◆ Assignment
Search the listing below for "black". Copy each matching line.

◆ Data extracts
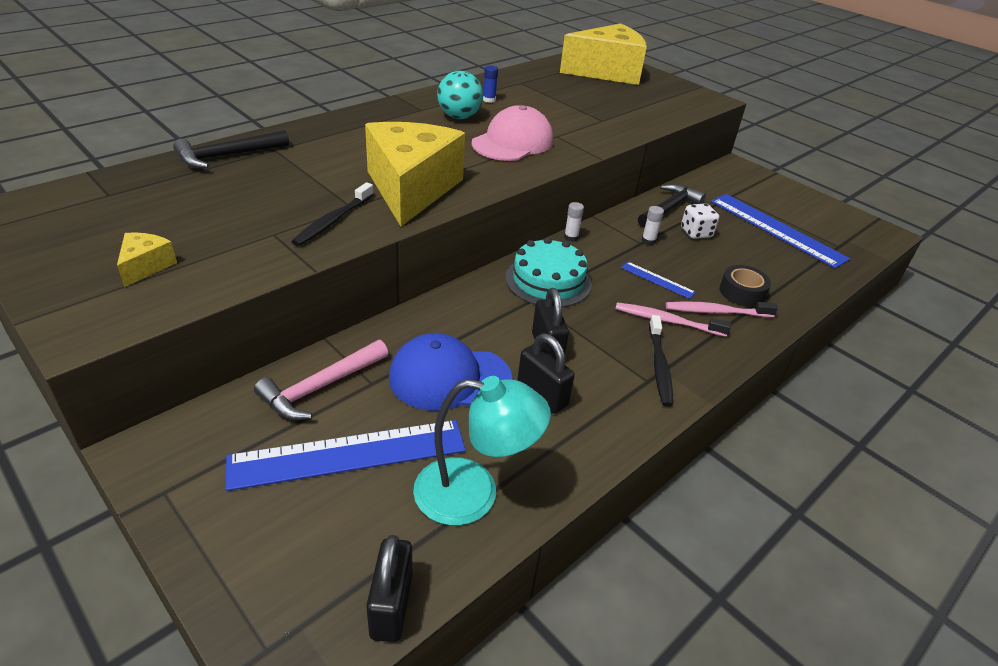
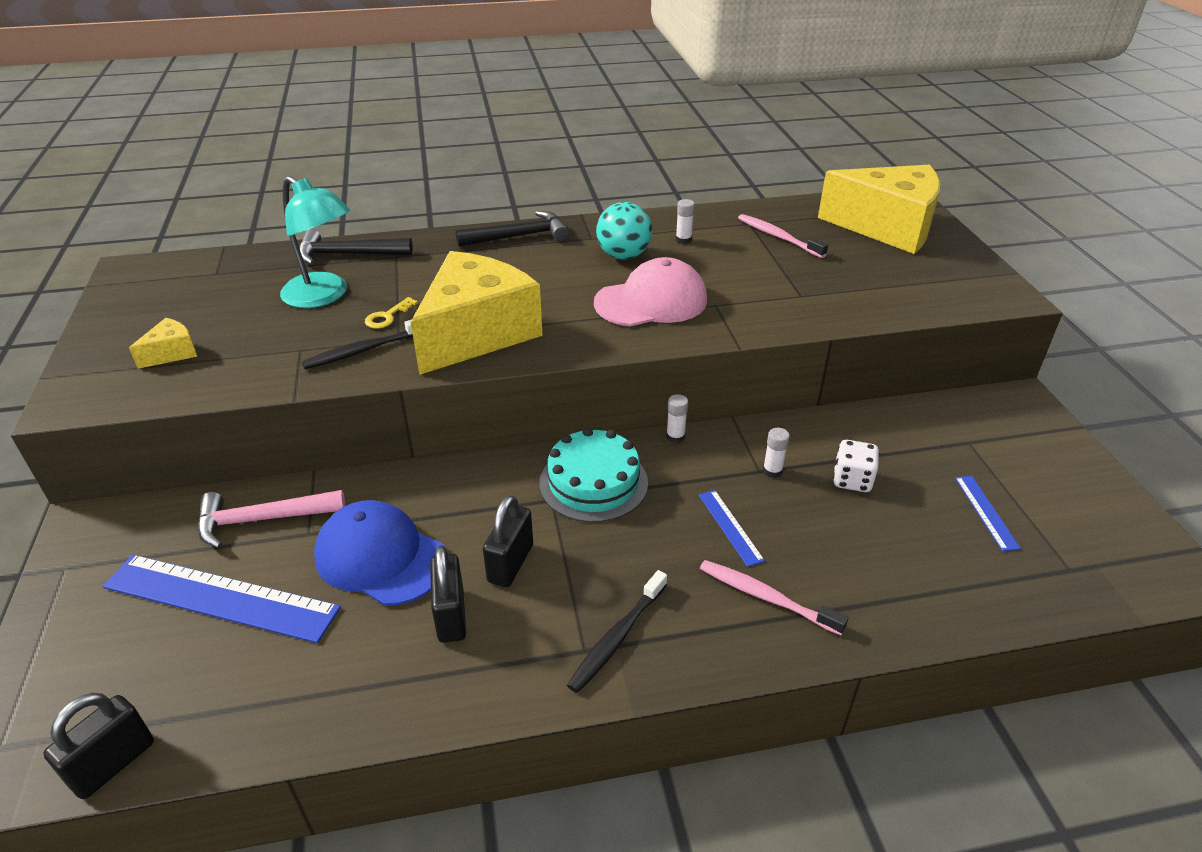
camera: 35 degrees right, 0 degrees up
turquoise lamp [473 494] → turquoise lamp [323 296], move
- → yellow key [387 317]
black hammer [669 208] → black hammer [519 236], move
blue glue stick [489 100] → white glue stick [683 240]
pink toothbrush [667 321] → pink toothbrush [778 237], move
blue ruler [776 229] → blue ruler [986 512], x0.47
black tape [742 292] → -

◆ Output
black hammer [669 208] → black hammer [519 236], move
black tape [742 292] → -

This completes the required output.